(Version comparison data)

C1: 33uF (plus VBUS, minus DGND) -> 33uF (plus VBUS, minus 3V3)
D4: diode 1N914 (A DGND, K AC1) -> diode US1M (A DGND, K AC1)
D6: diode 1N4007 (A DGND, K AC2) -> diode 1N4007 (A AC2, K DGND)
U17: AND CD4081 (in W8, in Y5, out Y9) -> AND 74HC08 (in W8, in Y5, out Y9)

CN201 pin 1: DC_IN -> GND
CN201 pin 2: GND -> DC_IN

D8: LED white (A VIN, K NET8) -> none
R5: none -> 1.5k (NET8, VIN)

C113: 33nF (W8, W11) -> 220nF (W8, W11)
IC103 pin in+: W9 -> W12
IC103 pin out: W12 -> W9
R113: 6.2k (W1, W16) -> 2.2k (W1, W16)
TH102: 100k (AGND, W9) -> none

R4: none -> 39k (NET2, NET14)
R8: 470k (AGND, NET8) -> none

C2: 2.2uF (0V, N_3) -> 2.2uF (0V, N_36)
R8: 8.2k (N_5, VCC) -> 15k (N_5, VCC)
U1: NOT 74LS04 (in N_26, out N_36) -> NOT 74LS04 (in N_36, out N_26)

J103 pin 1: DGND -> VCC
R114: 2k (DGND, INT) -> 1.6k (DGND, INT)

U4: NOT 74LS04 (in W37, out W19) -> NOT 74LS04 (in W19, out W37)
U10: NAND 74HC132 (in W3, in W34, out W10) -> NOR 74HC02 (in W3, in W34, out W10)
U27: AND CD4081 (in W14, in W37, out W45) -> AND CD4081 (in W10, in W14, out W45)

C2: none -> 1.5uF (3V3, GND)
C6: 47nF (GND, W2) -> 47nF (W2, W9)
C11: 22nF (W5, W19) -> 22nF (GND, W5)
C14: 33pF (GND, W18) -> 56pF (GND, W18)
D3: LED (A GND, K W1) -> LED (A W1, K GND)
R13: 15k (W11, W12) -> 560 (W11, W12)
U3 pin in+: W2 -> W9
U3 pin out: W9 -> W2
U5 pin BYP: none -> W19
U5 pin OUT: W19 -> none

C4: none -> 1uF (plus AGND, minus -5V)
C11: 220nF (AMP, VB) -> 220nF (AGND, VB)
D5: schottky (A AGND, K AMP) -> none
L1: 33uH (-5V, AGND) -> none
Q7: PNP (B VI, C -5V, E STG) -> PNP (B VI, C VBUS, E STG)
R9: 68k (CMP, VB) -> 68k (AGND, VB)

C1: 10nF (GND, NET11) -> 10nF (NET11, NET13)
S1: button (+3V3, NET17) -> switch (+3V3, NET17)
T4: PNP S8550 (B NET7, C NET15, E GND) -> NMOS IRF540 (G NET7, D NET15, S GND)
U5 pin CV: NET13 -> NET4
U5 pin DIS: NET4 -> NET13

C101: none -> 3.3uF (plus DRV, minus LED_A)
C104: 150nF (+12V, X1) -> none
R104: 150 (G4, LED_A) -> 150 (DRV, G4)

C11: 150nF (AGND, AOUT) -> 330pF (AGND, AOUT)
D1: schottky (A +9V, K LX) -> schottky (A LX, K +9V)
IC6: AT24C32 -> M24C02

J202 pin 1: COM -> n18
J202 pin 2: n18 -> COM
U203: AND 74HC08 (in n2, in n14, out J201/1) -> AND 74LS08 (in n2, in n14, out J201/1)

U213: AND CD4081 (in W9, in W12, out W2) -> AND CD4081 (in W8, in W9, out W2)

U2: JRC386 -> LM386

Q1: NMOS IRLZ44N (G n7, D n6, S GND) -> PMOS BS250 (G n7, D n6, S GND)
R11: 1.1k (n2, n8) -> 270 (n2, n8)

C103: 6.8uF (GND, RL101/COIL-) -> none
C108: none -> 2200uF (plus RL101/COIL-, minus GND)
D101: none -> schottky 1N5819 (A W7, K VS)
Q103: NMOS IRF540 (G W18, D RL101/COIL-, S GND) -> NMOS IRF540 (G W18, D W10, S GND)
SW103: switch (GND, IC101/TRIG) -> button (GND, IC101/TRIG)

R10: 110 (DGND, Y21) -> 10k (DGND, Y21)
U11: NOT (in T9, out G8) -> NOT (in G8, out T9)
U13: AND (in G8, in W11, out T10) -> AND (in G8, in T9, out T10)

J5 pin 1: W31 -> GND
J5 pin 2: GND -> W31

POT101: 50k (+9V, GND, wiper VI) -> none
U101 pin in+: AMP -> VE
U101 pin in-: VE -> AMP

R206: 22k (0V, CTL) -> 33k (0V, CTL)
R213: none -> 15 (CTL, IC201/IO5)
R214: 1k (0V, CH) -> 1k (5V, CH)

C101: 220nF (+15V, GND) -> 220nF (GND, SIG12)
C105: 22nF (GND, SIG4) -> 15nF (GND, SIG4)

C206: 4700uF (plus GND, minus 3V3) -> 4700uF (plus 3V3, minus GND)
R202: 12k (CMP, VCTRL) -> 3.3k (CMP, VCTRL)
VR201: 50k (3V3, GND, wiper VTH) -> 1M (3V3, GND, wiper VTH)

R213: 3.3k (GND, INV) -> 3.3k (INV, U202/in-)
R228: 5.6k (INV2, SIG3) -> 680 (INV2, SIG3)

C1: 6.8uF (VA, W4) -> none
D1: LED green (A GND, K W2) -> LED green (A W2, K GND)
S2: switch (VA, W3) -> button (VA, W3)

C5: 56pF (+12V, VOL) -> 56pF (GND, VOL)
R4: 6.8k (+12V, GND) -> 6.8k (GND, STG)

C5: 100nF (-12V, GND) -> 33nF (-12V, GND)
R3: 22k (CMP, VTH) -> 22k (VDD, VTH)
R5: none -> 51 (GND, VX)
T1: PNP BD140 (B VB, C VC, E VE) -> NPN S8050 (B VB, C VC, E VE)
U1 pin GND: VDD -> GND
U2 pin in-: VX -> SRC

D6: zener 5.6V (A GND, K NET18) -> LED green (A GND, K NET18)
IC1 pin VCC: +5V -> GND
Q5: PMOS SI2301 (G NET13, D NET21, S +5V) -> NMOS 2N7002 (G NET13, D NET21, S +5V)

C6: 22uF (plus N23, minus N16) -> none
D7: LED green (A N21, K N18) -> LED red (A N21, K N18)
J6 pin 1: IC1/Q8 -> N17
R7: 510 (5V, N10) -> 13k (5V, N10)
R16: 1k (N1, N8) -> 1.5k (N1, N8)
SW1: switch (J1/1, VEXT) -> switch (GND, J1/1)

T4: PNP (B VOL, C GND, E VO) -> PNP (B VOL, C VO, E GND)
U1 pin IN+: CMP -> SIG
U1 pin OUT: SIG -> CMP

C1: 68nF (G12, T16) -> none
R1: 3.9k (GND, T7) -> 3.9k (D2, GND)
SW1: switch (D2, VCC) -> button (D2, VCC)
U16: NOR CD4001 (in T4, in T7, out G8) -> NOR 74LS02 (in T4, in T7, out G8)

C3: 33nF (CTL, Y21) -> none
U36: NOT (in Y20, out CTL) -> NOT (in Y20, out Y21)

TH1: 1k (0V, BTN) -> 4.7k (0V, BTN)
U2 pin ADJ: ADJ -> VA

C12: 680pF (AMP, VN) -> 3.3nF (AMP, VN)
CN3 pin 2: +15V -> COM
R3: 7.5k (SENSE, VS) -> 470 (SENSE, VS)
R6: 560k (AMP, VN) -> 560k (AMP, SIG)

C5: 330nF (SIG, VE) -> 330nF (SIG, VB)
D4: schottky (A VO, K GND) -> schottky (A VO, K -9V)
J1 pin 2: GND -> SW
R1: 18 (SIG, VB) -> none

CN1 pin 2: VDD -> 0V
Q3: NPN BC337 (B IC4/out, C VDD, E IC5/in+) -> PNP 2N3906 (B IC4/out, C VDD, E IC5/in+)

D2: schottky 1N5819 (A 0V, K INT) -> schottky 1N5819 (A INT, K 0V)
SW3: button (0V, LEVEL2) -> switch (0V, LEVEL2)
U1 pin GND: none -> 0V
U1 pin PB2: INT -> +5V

WORK INSTRUCTIONS – Up to and including the line with "C113: 33nF (W8, W11) -> 220nF (W8, W11)", please return the records exactly, beginning from their first line.

EXERCISE SOLUTION –
C1: 33uF (plus VBUS, minus DGND) -> 33uF (plus VBUS, minus 3V3)
D4: diode 1N914 (A DGND, K AC1) -> diode US1M (A DGND, K AC1)
D6: diode 1N4007 (A DGND, K AC2) -> diode 1N4007 (A AC2, K DGND)
U17: AND CD4081 (in W8, in Y5, out Y9) -> AND 74HC08 (in W8, in Y5, out Y9)

CN201 pin 1: DC_IN -> GND
CN201 pin 2: GND -> DC_IN

D8: LED white (A VIN, K NET8) -> none
R5: none -> 1.5k (NET8, VIN)

C113: 33nF (W8, W11) -> 220nF (W8, W11)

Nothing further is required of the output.